* Assigned task
Write out all the entries word for word and omit any pictures.

=== Given information ===

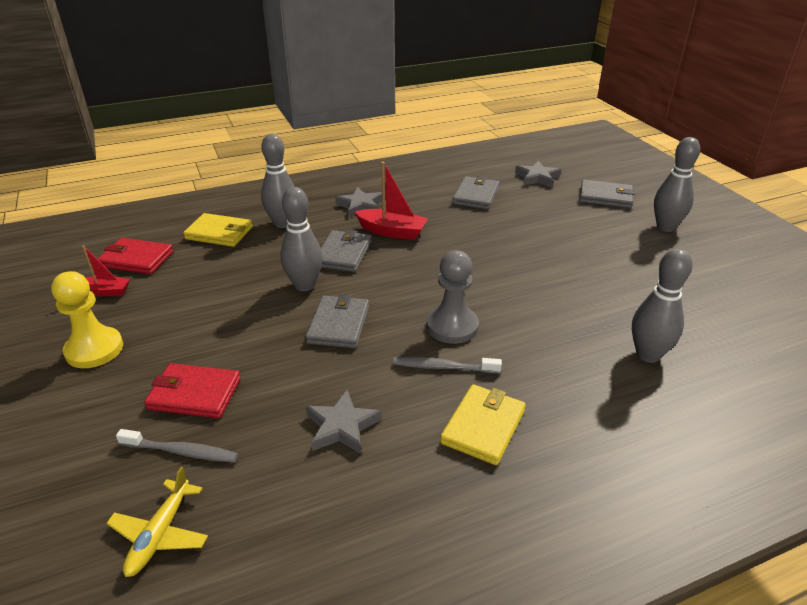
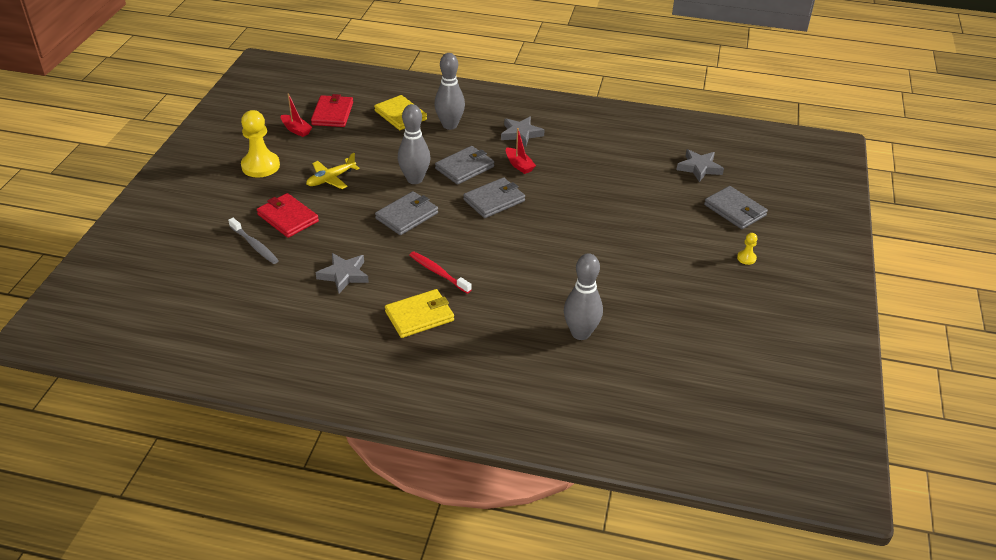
camera: 35 degrees right, 5 degrees up
(136, 259) = (332, 114): red wallet -> red wallet turned 45 degrees clockwise
(160, 534) = (212, 279): yellow plane -> yellow plane (331, 179)
(392, 231) = (519, 165): red boat -> red boat, size x0.63
(443, 367) = (438, 273): grey toothbrush -> red toothbrush
(452, 326) = (475, 251): grey pawn -> none
(476, 195) = (623, 162): grey wallet -> grey wallet (494, 200)
(665, 227) = (746, 258): grey bowling pin -> yellow pawn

===

* Answer space
camera: 35 degrees right, 5 degrees up
(136, 259) = (332, 114): red wallet -> red wallet turned 45 degrees clockwise
(160, 534) = (212, 279): yellow plane -> yellow plane (331, 179)
(392, 231) = (519, 165): red boat -> red boat, size x0.63
(443, 367) = (438, 273): grey toothbrush -> red toothbrush
(452, 326) = (475, 251): grey pawn -> none
(476, 195) = (623, 162): grey wallet -> grey wallet (494, 200)
(665, 227) = (746, 258): grey bowling pin -> yellow pawn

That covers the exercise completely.